## [Material provided]
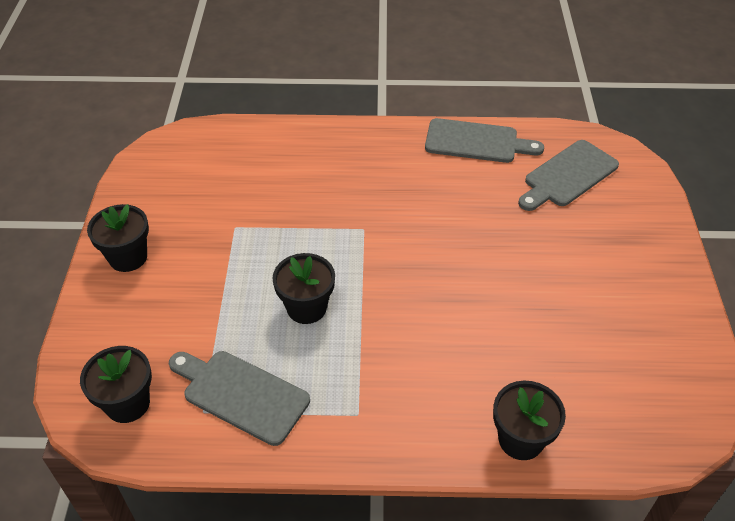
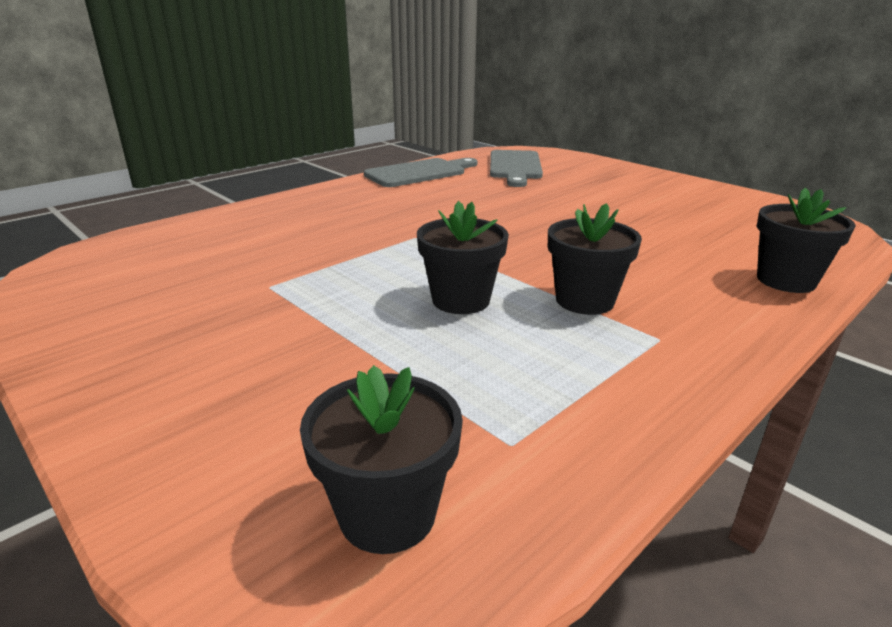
camera: 45 degrees left, 20 degrees down
(128, 257) = (138, 370): black flower pot -> black flower pot (584, 300)
(241, 394) = (525, 398): grey cutting board -> none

## [Your instructions]
Give back the data exactly. Pictures stay out.

## [Exercise answer]
camera: 45 degrees left, 20 degrees down
(128, 257) = (138, 370): black flower pot -> black flower pot (584, 300)
(241, 394) = (525, 398): grey cutting board -> none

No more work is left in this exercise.